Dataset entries
━━━━━━━━━━━━━━━━
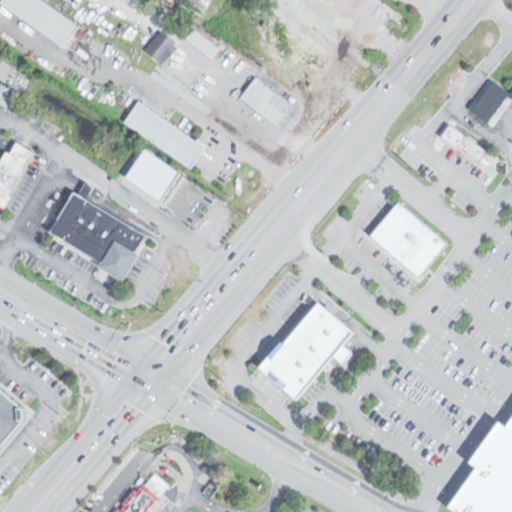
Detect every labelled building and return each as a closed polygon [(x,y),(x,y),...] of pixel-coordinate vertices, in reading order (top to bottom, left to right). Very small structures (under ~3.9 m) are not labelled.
[(6,0),(44,0),(83,27),(69,48),(4,3),(6,0)] [(364,0),(333,0),(354,15),(364,0)] [(268,36),(276,41),(270,50),(303,73),(318,52),(277,23),(268,36)] [(163,29),(179,43),(177,46),(179,47),(167,63),(163,60),(162,61),(147,49),(163,29)] [(197,29),(222,48),(215,58),(189,39),(197,29)] [(260,77),(296,106),(281,126),(244,97),(260,77)] [(465,112),(482,125),(506,96),(490,82),(465,112)] [(143,102),(201,142),(203,139),(211,145),(195,169),(128,123),(143,102)] [(489,151),(448,123),(440,136),(480,164),(489,151)] [(20,143),(36,152),(12,195),(15,196),(8,208),(0,203),(0,167),(9,152),(13,154),(20,143)] [(123,176),(158,202),(179,173),(142,148),(123,176)] [(172,186),(190,197),(176,219),(192,229),(213,195),(180,174),(172,186)] [(82,194),(83,191),(89,182),(98,188),(93,197),(91,200),(82,194)] [(79,193),(82,194),(91,200),(152,236),(146,245),(142,253),(145,255),(129,281),(128,283),(103,267),(103,266),(104,264),(54,234),(79,193)] [(417,277),(447,243),(398,200),(368,234),(417,277)] [(258,372),(296,403),(354,331),(316,300),(258,372)] [(0,445),(27,411),(0,389),(0,445)] [(445,505),(454,511),(511,511),(511,412),(503,426),(496,420),(466,462),(475,468),(445,505)] [(118,511),(151,511),(172,484),(150,469),(118,511)]
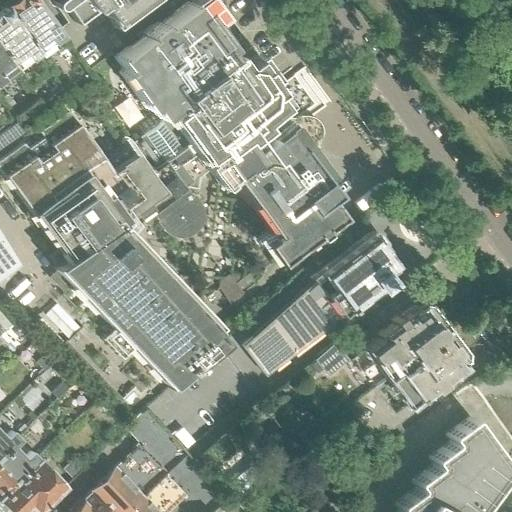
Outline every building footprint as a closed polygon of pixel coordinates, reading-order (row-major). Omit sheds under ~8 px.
[(2,7),(37,52),(52,41),(59,35),(55,31),(32,0),(7,0),(5,3),(2,7)] [(58,0),(61,3),(77,24),(79,27),(84,24),(88,21),(101,38),(152,0),(58,0)] [(158,24),(156,22),(143,32),(144,35),(114,57),(123,69),(118,72),(144,108),(148,106),(157,117),(172,106),(175,110),(110,158),(120,171),(99,186),(86,168),(99,158),(64,109),(0,157),(0,173),(56,250),(48,256),(55,267),(52,269),(168,388),(221,340),(211,329),(216,324),(144,249),(126,231),(137,223),(148,224),(149,213),(151,212),(155,218),(153,220),(158,227),(161,230),(163,231),(166,233),(169,235),(172,236),(176,236),(179,236),(182,235),(185,234),(188,233),(191,230),(193,229),(195,226),(197,223),(198,221),(199,217),(200,213),(200,210),(199,207),(197,203),(195,200),(190,192),(188,194),(184,188),(185,187),(196,188),(198,178),(207,171),(217,185),(228,176),(271,234),(259,242),(264,249),(274,263),(293,249),(320,229),(338,217),(339,216),(331,205),(336,201),(300,152),(295,156),(281,138),(290,131),(275,111),(286,104),(276,91),(281,87),(251,47),(246,51),(237,58),(233,53),(228,57),(223,50),(228,46),(201,10),(196,13),(188,2),(158,24)] [(0,50),(14,69),(37,52),(2,7),(0,8),(0,50)] [(14,69),(0,50),(0,79),(2,78),(4,80),(7,80),(15,74),(15,70),(14,69)] [(14,104),(8,95),(2,99),(9,108),(14,104)] [(0,148),(24,130),(17,120),(0,133),(0,148)] [(346,307),(358,298),(357,297),(372,285),(373,286),(382,280),(377,273),(391,262),(392,260),(392,257),(386,248),(383,246),(383,243),(376,233),(371,231),(368,234),(367,233),(308,277),(311,280),(239,344),(262,374),(348,309),(346,307)] [(0,272),(12,263),(0,242),(0,272)] [(385,378),(447,329),(428,305),(421,304),(414,310),(411,306),(399,315),(399,316),(375,334),(377,337),(361,349),(363,352),(364,353),(364,355),(366,357),(367,359),(369,359),(371,359),(385,378)] [(13,321),(0,307),(0,326),(0,327),(0,326),(0,328),(3,331),(13,321)] [(447,329),(385,378),(396,393),(406,407),(465,361),(466,354),(455,340),(447,329)] [(26,349),(34,341),(27,334),(19,342),(26,349)] [(327,376),(347,359),(333,342),(313,359),(309,363),(315,370),(319,366),(327,376)] [(43,370),(52,361),(44,353),(35,362),(43,370)] [(80,413),(91,402),(82,392),(71,404),(80,413)] [(122,430),(97,403),(85,413),(111,440),(122,430)] [(140,495),(155,511),(216,511),(225,505),(221,502),(227,496),(194,460),(187,453),(144,408),(125,428),(139,443),(115,466),(113,464),(112,466),(140,495)] [(475,511),(510,465),(508,464),(507,467),(469,417),(444,435),(449,442),(430,456),(429,458),(429,461),(431,463),(431,465),(430,467),(413,480),(412,482),(412,484),(414,486),(414,487),(413,489),(395,502),(394,505),(395,507),(396,508),(396,510),(395,511),(475,511)] [(19,432),(26,426),(23,423),(17,430),(19,432)] [(0,451),(13,439),(0,424),(0,451)] [(0,491),(33,459),(13,439),(0,451),(0,491)] [(71,478),(82,468),(72,458),(62,468),(71,478)] [(33,459),(0,491),(0,509),(2,511),(15,511),(19,509),(22,511),(31,511),(58,485),(33,459)] [(122,511),(140,495),(112,466),(87,489),(88,490),(87,492),(106,511),(122,511)] [(247,493),(243,484),(234,483),(232,486),(232,496),(237,502),(247,493)] [(106,511),(87,492),(64,511),(106,511)] [(155,511),(140,495),(122,511),(155,511)]
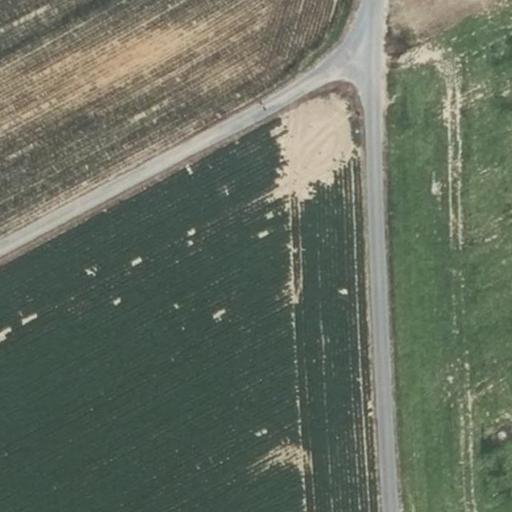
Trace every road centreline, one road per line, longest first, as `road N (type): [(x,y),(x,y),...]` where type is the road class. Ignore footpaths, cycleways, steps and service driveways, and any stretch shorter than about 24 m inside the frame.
road 1 (unclassified): [(389,511),(368,52)]
road 2 (unclassified): [(0,251),(368,52)]
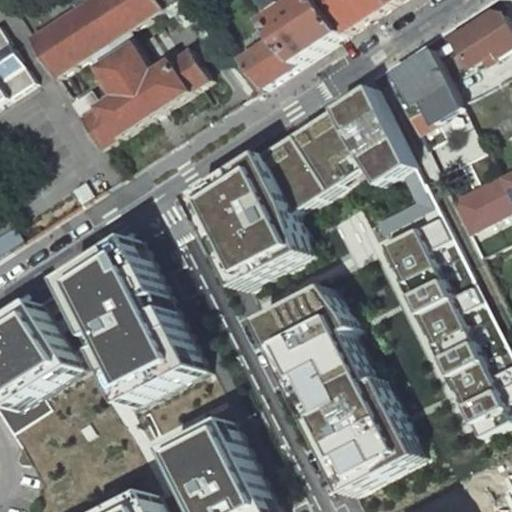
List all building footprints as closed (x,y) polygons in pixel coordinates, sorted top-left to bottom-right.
[(102,0),(37,42),(63,82),(99,60),(125,99),(108,110),(89,122),(109,153),(218,83),(198,52),(162,75),(137,35),(190,0),(102,0)] [(255,0),(243,8),(259,29),(271,21),(255,0)] [(254,0),(255,0),(271,21),(276,28),(282,23),(270,7),(280,0),(254,0)] [(318,0),(282,23),(276,28),(284,38),(307,68),(354,37),(328,0),(318,0)] [(395,0),(328,0),(354,37),(400,7),(395,0)] [(499,14),(458,41),(477,70),(489,62),(492,67),(511,54),(511,21),(509,17),(499,14)] [(221,19),(211,26),(230,50),(241,43),(221,19)] [(0,111),(41,85),(35,77),(15,46),(3,27),(0,29),(0,265),(29,247),(19,232),(0,244),(0,111)] [(284,38),(247,62),(270,91),(307,68),(284,38)] [(440,52),(404,76),(419,109),(431,102),(442,127),(470,110),(467,104),(440,52)] [(384,90),(208,207),(255,297),(324,262),(309,221),(380,173),(392,190),(423,171),(384,90)] [(97,93),(78,105),(89,122),(108,110),(97,93)] [(460,241),(449,221),(393,248),(413,287),(418,285),(424,298),(420,300),(444,349),(449,347),(456,361),(452,363),(490,442),(511,431),(511,360),(495,369),(473,325),(495,313),(482,285),(459,296),(437,253),(460,241)] [(48,306),(0,337),(0,409),(16,399),(26,417),(92,374),(82,357),(93,350),(107,342),(142,410),(216,373),(148,243),(77,287),(84,298),(56,317),(48,306)] [(338,291),(269,326),(359,500),(434,462),(394,384),(385,387),(361,337),(369,333),(363,321),(338,291)] [(286,511),(239,424),(179,454),(195,484),(175,494),(141,511),(286,511)]
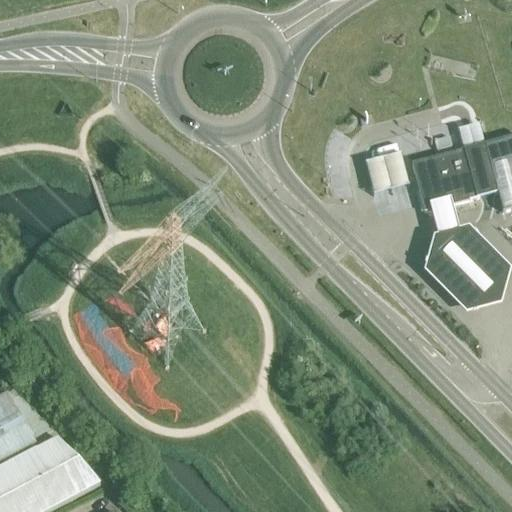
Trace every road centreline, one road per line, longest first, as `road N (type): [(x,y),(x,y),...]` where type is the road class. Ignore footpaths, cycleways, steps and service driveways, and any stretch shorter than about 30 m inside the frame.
road 1 (secondary): [(228,138),(249,180),(313,254),(511,458)]
road 2 (secondary): [(511,403),(287,180),(260,128)]
road 3 (secondary): [(170,49),(63,42),(0,52)]
road 4 (secondary): [(0,66),(164,85)]
road 5 (primary): [(275,42),(251,22),(221,16),(191,26),(170,49)]
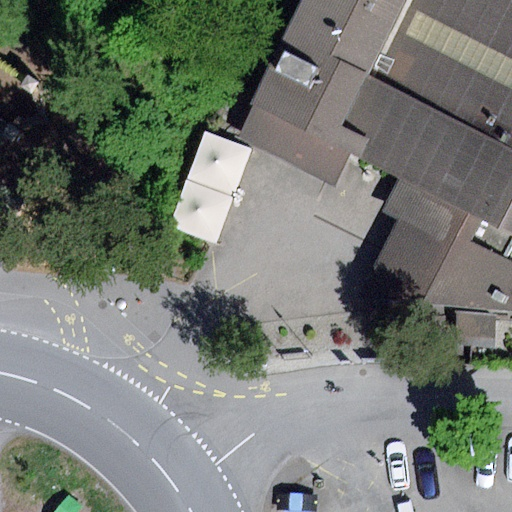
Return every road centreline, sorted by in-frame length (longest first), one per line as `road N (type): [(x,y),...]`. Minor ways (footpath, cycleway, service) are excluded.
road 1 (unclassified): [(181,490),(308,401),(511,399)]
road 2 (unclassified): [(0,376),(85,404),(181,490)]
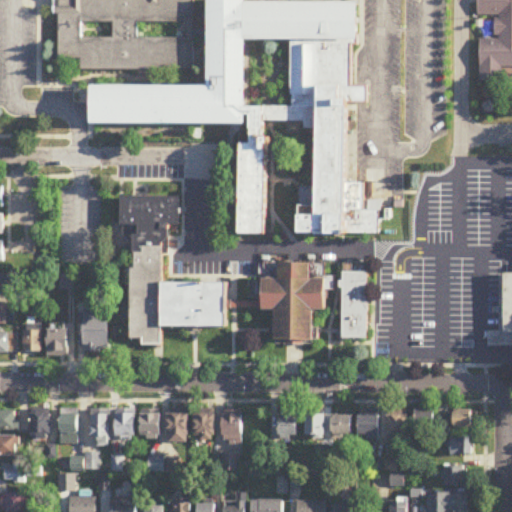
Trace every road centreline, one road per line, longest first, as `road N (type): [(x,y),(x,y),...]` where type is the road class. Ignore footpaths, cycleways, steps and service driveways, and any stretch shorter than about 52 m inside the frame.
road 1 (residential): [(0,382),(496,389)]
road 2 (residential): [(0,157),(203,160)]
road 3 (residential): [(496,389),(503,511)]
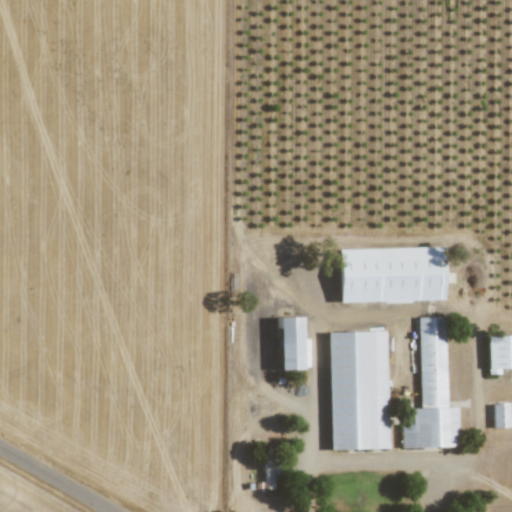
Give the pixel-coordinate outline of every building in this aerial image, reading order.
[(335,249),(336,302),(441,300),(439,247),(335,249)] [(275,317),(276,369),(299,369),(298,317),(275,317)] [(455,447),(454,407),(445,407),(443,317),(416,317),(418,408),(409,408),(409,424),(399,424),(400,447),(455,447)] [(324,332),(328,450),(387,448),(383,330),(324,332)] [(511,335),(485,336),(486,374),(498,373),(498,368),(511,367),(511,335)] [(491,428),(507,427),(507,403),(491,404),(491,428)] [(271,461),(263,462),(263,489),(271,489),(271,461)]
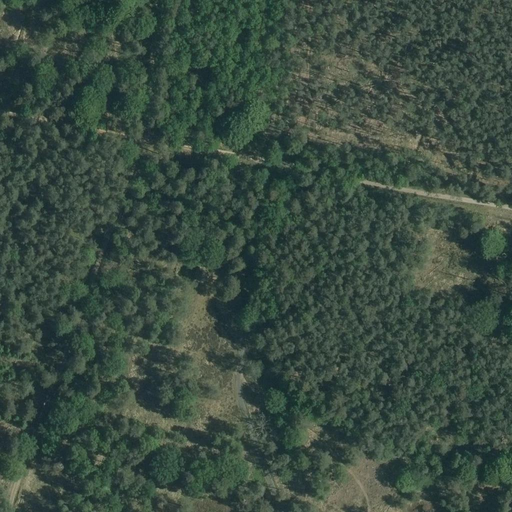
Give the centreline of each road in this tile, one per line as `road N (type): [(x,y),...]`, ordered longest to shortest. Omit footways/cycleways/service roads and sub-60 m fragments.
road 1 (track): [(160,0),(128,170),(4,511)]
road 2 (track): [(267,166),(0,111)]
road 3 (track): [(511,216),(295,172)]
━━━━━━━━━━━━━━━━
Reproduce word for word the lines of the listing above, starting at the line that contains "24 m inside the frame." and ending at the line that contains "road 2 (unclassified): [(0,251),(368,52)]", with both of those lines included.

Trace every road centreline, one road per line, longest first, as `road N (type): [(x,y),(x,y),...]` where type is the road class. Ignore footpaths, cycleways, steps and service driveways, and any stretch shorter than about 24 m inside the frame.
road 1 (unclassified): [(389,511),(368,52)]
road 2 (unclassified): [(0,251),(368,52)]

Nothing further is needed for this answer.